_Work instructions_
Your job is to return the whole listing unchanged while skipping its images.

_Supplied material_
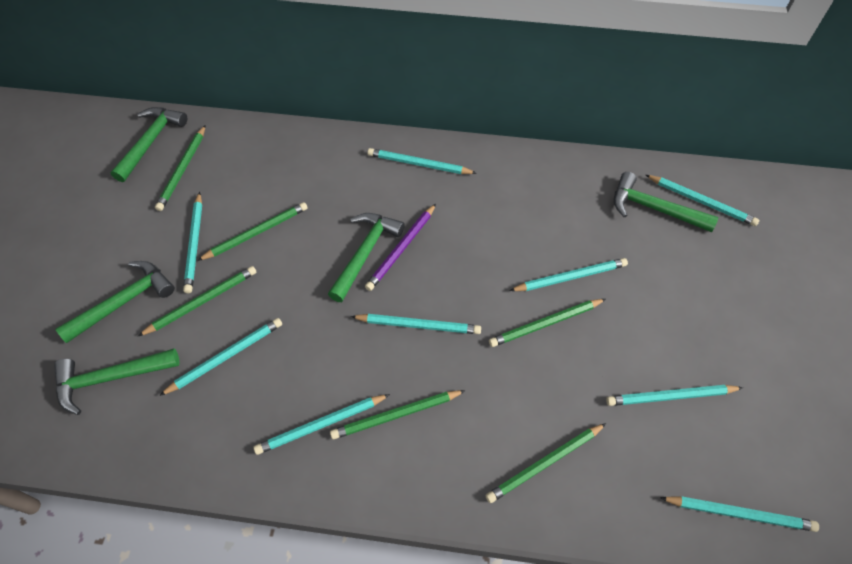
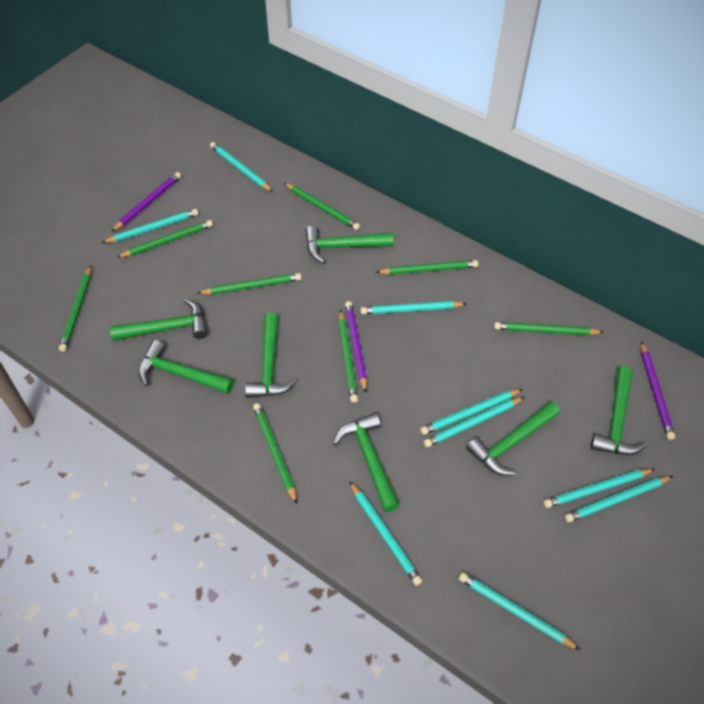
green hammer: 5 -> 7
green pencil: 6 -> 8
purple pencil: 1 -> 3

_Written response_
green hammer: 5 -> 7
green pencil: 6 -> 8
purple pencil: 1 -> 3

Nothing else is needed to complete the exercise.